TASK PROMPT ->
Return, without alteration, the lines of the records from the line containing "Trace every road" through the line containing "road 2 (track): [(141,52),(20,0)]", both included.

GIVEN RECORDS ->
____________
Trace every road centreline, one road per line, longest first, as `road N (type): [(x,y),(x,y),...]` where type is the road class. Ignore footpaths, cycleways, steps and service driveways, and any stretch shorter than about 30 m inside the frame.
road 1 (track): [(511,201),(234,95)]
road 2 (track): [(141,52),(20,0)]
____________
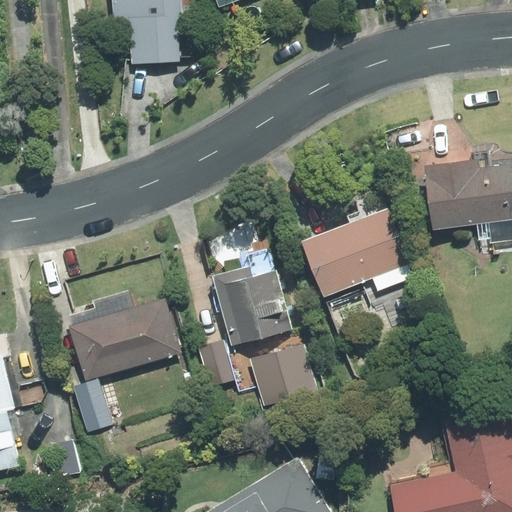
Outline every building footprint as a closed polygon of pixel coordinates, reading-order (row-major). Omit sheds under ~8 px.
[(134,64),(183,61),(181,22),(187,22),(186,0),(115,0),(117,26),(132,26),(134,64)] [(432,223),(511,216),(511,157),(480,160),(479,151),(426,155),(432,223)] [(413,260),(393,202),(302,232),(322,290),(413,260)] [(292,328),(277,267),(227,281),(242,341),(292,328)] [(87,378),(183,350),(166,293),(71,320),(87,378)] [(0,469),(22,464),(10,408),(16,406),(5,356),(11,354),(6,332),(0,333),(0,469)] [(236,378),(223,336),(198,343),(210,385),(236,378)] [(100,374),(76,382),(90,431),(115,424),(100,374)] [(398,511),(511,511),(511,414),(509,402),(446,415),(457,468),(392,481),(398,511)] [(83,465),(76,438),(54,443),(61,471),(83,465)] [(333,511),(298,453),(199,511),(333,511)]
____________
REPLY TO THE EXERCISE ->
Trace every road centreline, one road per line, longest first, as `road N (type): [(x,y),(x,y),...]` where type is the road class. Ignore footpaths, cycleways, steps and service driveways, and any stretch shorter than about 30 m inside the frame.
road 1 (track): [(511,201),(234,95)]
road 2 (track): [(141,52),(20,0)]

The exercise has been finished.